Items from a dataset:
== == ==
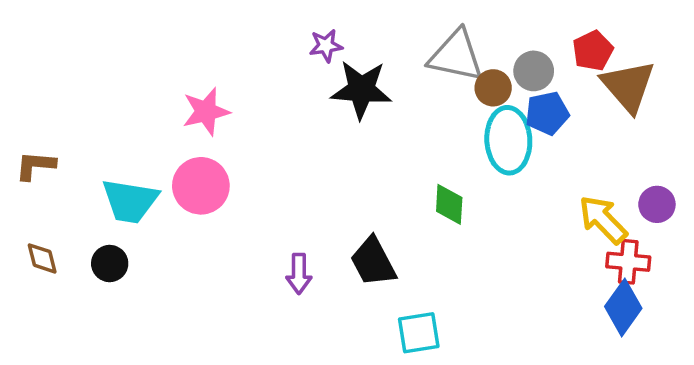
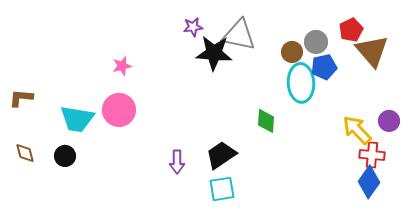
gray triangle: (456, 56) -> (239, 35), moved
pink star: (206, 111) -> (122, 66), size x0.7
black trapezoid: (373, 262) -> (221, 155), turned 84
cyan square: (419, 333) -> (222, 189), moved

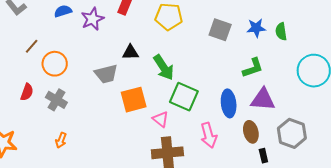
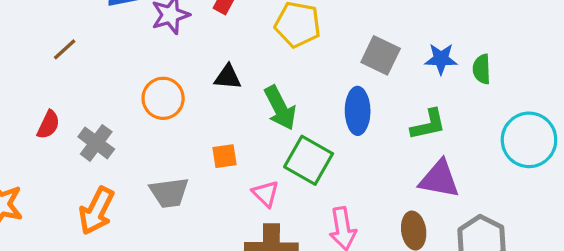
orange circle: (55, 64) -> (163, 98), moved
gray trapezoid: (106, 74) -> (169, 193), moved
orange square: (134, 100) -> (224, 156), size x0.6
blue ellipse: (229, 103) -> (358, 111), moved
orange arrow: (61, 140) -> (97, 211), size x1.8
== == ==
▶ [Task description]: Look for the string "square" in the entries above. Copy every line that has it.

▶ [Solution for this exercise]:
cyan square: (419, 333) -> (222, 189), moved
orange square: (134, 100) -> (224, 156), size x0.6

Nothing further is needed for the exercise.